• _Material to process_:
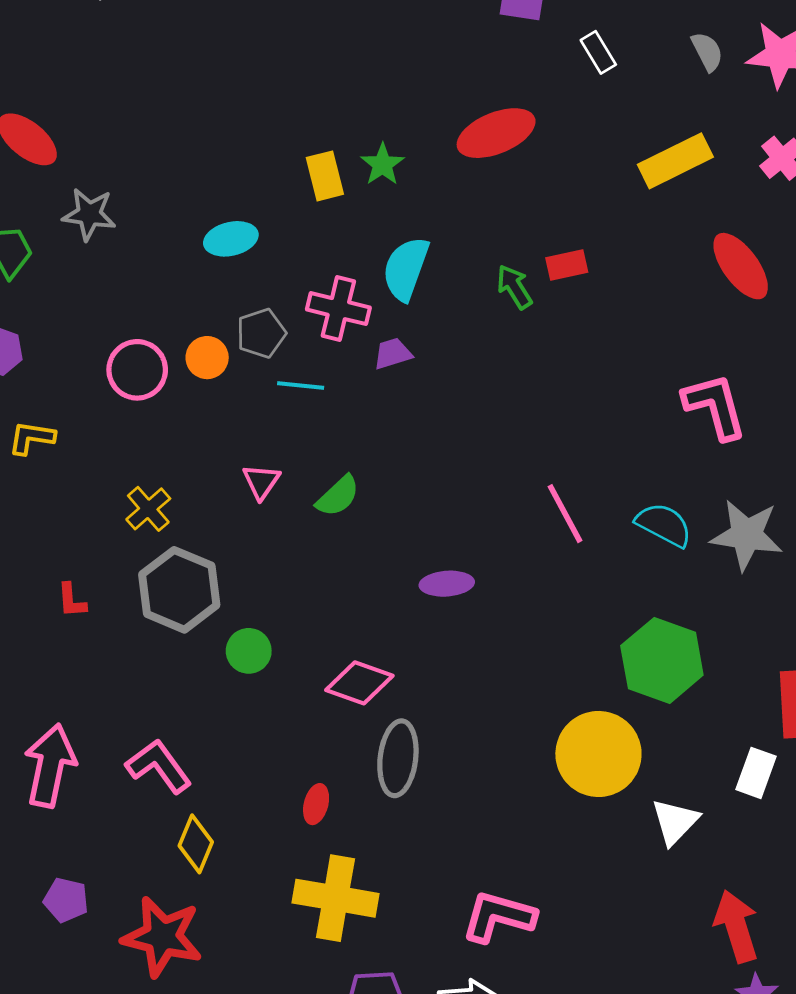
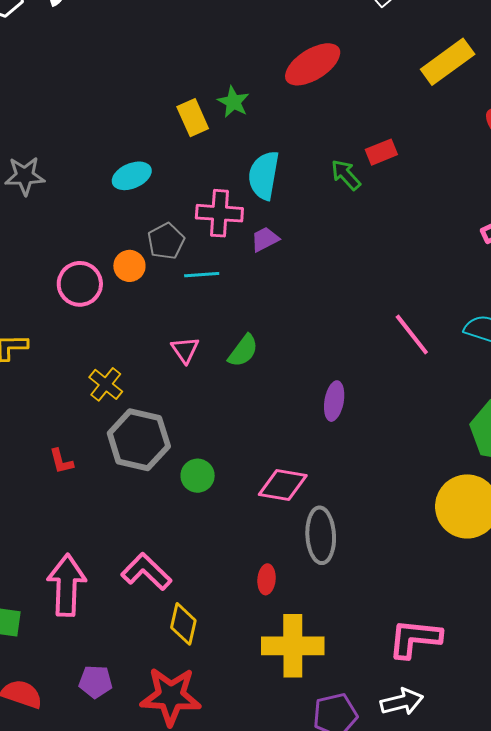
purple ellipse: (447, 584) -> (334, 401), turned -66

...

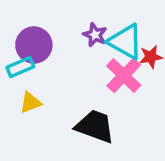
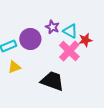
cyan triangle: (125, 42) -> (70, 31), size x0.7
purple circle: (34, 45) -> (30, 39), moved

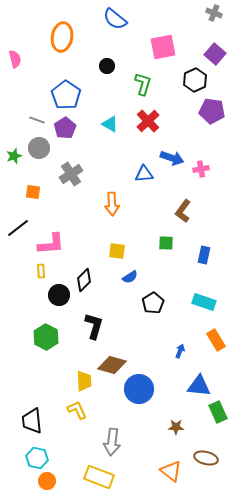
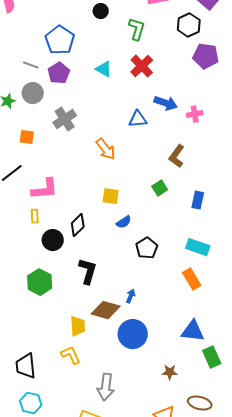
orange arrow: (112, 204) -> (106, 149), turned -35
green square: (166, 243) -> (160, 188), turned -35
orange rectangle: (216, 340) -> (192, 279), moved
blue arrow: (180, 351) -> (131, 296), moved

---

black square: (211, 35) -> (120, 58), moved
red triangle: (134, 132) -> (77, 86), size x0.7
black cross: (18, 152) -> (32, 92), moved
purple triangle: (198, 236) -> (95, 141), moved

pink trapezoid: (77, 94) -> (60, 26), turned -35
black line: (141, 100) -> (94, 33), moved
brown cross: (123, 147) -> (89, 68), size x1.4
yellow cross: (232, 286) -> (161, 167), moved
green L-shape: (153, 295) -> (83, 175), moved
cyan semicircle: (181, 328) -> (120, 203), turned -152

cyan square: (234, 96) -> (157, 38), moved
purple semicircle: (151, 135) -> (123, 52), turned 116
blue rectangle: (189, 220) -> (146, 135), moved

• _Aim of the exercise_: Search the entries for the word "triangle" and pick out every line that holds it.

• _Expected answer_:
cyan triangle: (125, 42) -> (70, 31), size x0.7
red triangle: (134, 132) -> (77, 86), size x0.7
purple triangle: (198, 236) -> (95, 141), moved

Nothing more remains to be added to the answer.